Reproduce, exactly, the lines of the material below from the line containing "MATRIX3 pin CLK: A5 -> A9" through the line containing "RELAY pin IN1: TX -> D11", with both end lines included and nothing else.

=== Material for the task ===

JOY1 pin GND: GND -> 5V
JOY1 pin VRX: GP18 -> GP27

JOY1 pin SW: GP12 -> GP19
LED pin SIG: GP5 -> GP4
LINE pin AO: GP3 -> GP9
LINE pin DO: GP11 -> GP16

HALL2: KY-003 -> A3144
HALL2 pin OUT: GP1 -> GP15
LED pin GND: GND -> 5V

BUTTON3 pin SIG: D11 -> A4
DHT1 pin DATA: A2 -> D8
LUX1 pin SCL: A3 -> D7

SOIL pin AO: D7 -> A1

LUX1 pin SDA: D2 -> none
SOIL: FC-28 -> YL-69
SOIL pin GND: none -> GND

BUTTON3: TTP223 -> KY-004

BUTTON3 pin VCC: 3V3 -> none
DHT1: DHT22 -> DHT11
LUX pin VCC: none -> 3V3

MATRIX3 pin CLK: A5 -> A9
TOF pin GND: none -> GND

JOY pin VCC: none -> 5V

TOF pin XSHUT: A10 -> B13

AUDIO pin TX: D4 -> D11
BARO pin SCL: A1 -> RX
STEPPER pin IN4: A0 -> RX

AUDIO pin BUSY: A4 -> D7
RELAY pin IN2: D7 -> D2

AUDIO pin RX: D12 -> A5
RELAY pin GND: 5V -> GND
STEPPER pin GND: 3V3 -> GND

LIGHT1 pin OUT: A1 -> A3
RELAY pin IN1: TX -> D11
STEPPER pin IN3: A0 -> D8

===

*Response:*
MATRIX3 pin CLK: A5 -> A9
TOF pin GND: none -> GND

JOY pin VCC: none -> 5V

TOF pin XSHUT: A10 -> B13

AUDIO pin TX: D4 -> D11
BARO pin SCL: A1 -> RX
STEPPER pin IN4: A0 -> RX

AUDIO pin BUSY: A4 -> D7
RELAY pin IN2: D7 -> D2

AUDIO pin RX: D12 -> A5
RELAY pin GND: 5V -> GND
STEPPER pin GND: 3V3 -> GND

LIGHT1 pin OUT: A1 -> A3
RELAY pin IN1: TX -> D11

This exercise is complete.